- _Problem_
Write out exactly the lines below starting at the one containing "none -> cyan 1x3 brick [83,265,111,352]" and ending at the one containing "none -> cyan 1x1 round brick [319,147,347,175]". Omit every picture.

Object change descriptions
##########
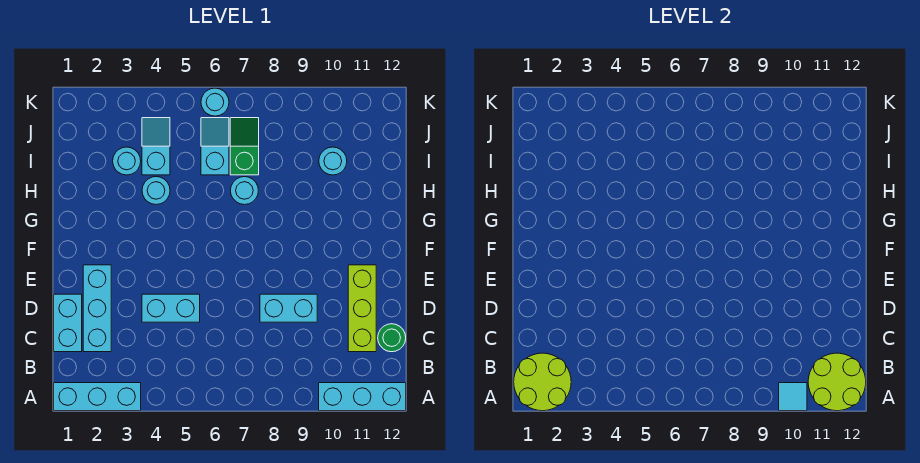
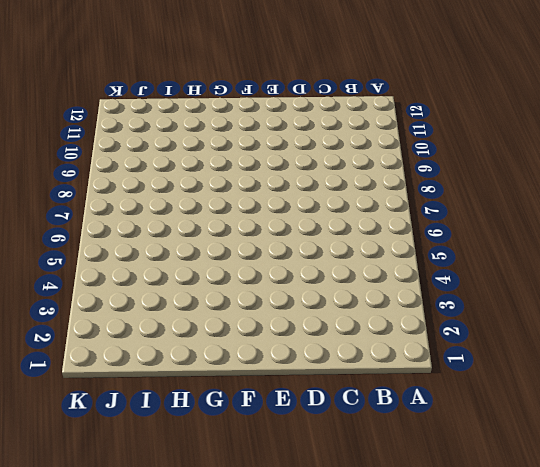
none -> cyan 1x3 brick [54,383,141,411]
none -> cyan 1x3 brick [319,383,406,411]
none -> cyan 1x2 brick [54,294,82,352]

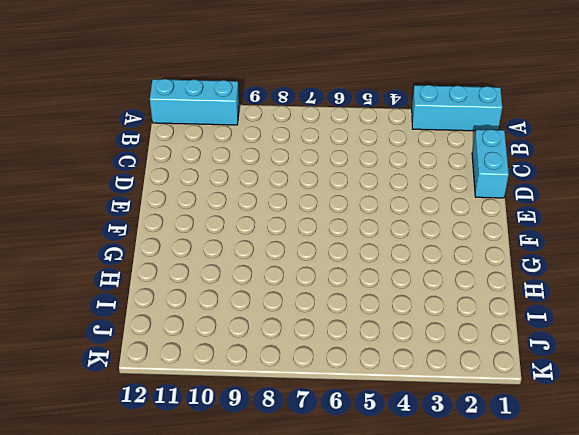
none -> cyan 1x3 brick [83,265,111,352]
none -> lime 1x3 brick [348,265,376,352]
none -> green 1x1 round brick [378,324,406,352]

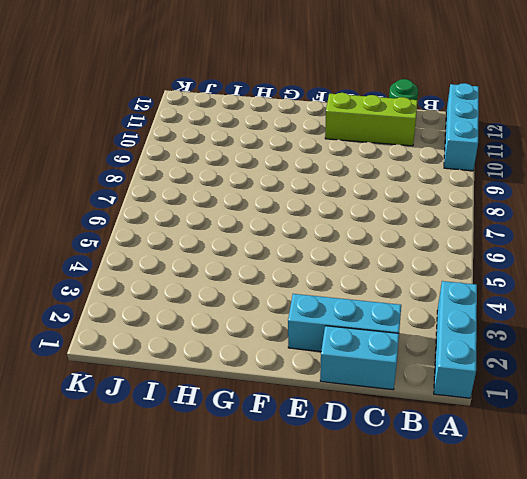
none -> cyan 1x2 brick [142,294,200,322]
none -> cyan 1x2 brick [260,294,317,322]
none -> cyan 1x1 round brick [142,177,170,205]

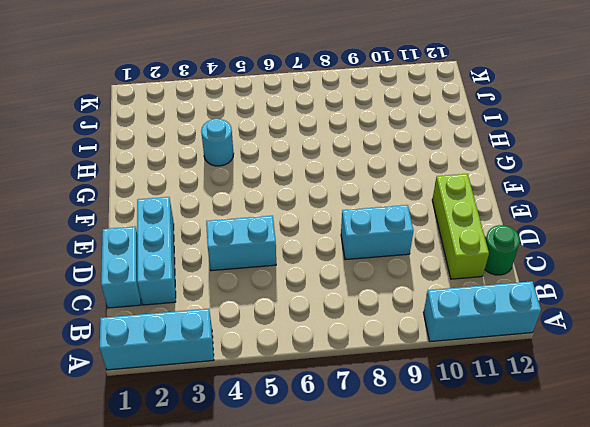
none -> cyan 1x1 round brick [231,177,258,205]
none -> cyan 1x1 round brick [113,147,141,175]
none -> cyan 1x2 slope [142,118,170,175]

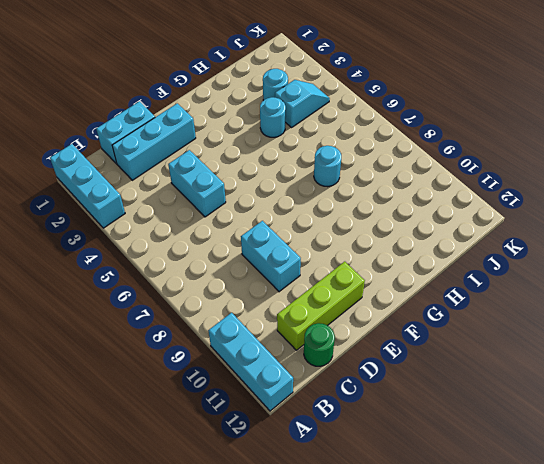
none -> cyan 1x2 slope [201,118,229,175]
none -> green 1x2 slope [230,118,259,175]
none -> cyan 1x1 round brick [319,147,347,175]

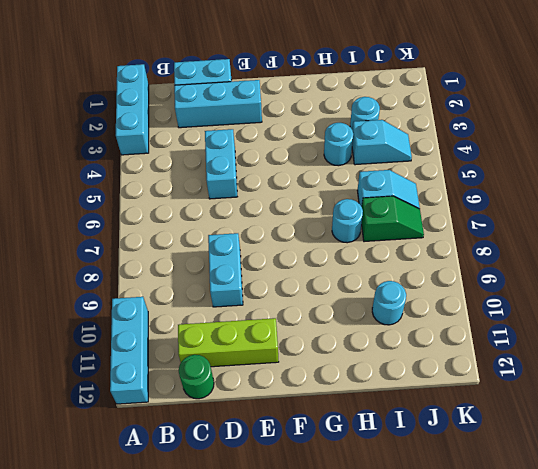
none -> cyan 1x1 round brick [201,88,229,116]
none -> lime 2x2 round brick [514,353,571,411]
none -> cyan 1x1 tile [779,383,807,411]

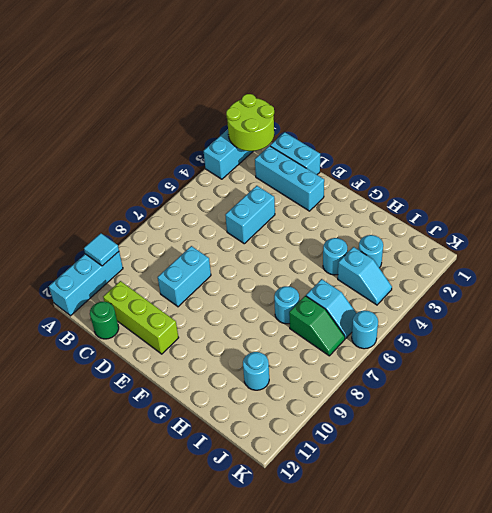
none -> lime 2x2 round brick [808,353,866,411]

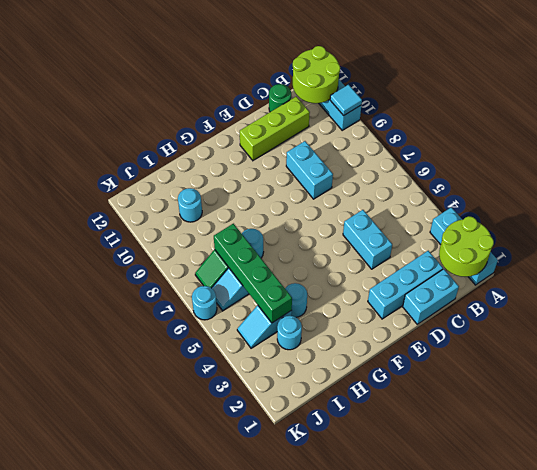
green 1x4 brick [214,224,292,323] -> none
##########
- _Written reply_
none -> cyan 1x3 brick [83,265,111,352]
none -> lime 1x3 brick [348,265,376,352]
none -> green 1x1 round brick [378,324,406,352]

none -> cyan 1x2 brick [142,294,200,322]
none -> cyan 1x2 brick [260,294,317,322]
none -> cyan 1x1 round brick [142,177,170,205]

none -> cyan 1x1 round brick [231,177,258,205]
none -> cyan 1x1 round brick [113,147,141,175]
none -> cyan 1x2 slope [142,118,170,175]

none -> cyan 1x2 slope [201,118,229,175]
none -> green 1x2 slope [230,118,259,175]
none -> cyan 1x1 round brick [319,147,347,175]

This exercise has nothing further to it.